*** PROVIDED RECORDS Section Begins ***
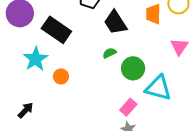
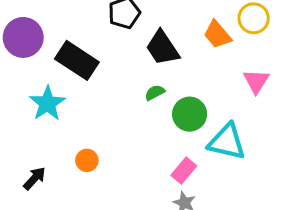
orange trapezoid: (153, 14) -> (217, 35), turned -40
orange circle: (61, 76) -> (87, 160), moved

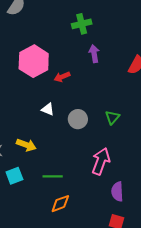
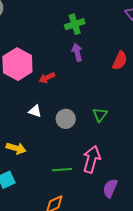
green cross: (82, 24) -> (75, 24), moved
green line: (53, 176) -> (62, 170), moved
purple semicircle: (117, 192) -> (110, 188), turned 30

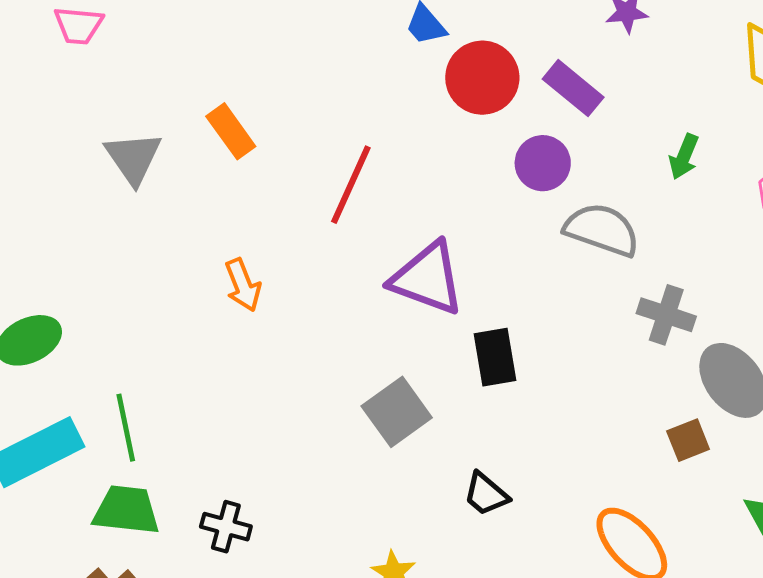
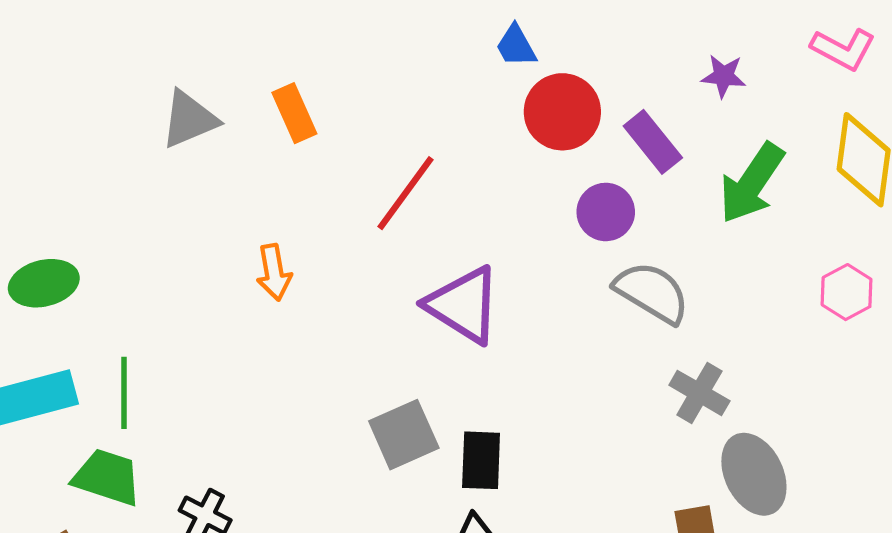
green arrow: (684, 157) -> (752, 183), moved, size x1.8
gray triangle: (133, 158) -> (189, 119), turned 30
black rectangle: (495, 357) -> (481, 460), moved

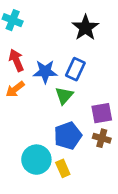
*** PROVIDED RECORDS Section Ends ***
REQUIRED WORK:
Excluding the images, return each record above precisely as written.

EXERCISE OUTPUT:
orange trapezoid: (153, 14) -> (217, 35), turned -40
orange circle: (61, 76) -> (87, 160), moved

green cross: (82, 24) -> (75, 24), moved
green line: (53, 176) -> (62, 170), moved
purple semicircle: (117, 192) -> (110, 188), turned 30

green arrow: (684, 157) -> (752, 183), moved, size x1.8
gray triangle: (133, 158) -> (189, 119), turned 30
black rectangle: (495, 357) -> (481, 460), moved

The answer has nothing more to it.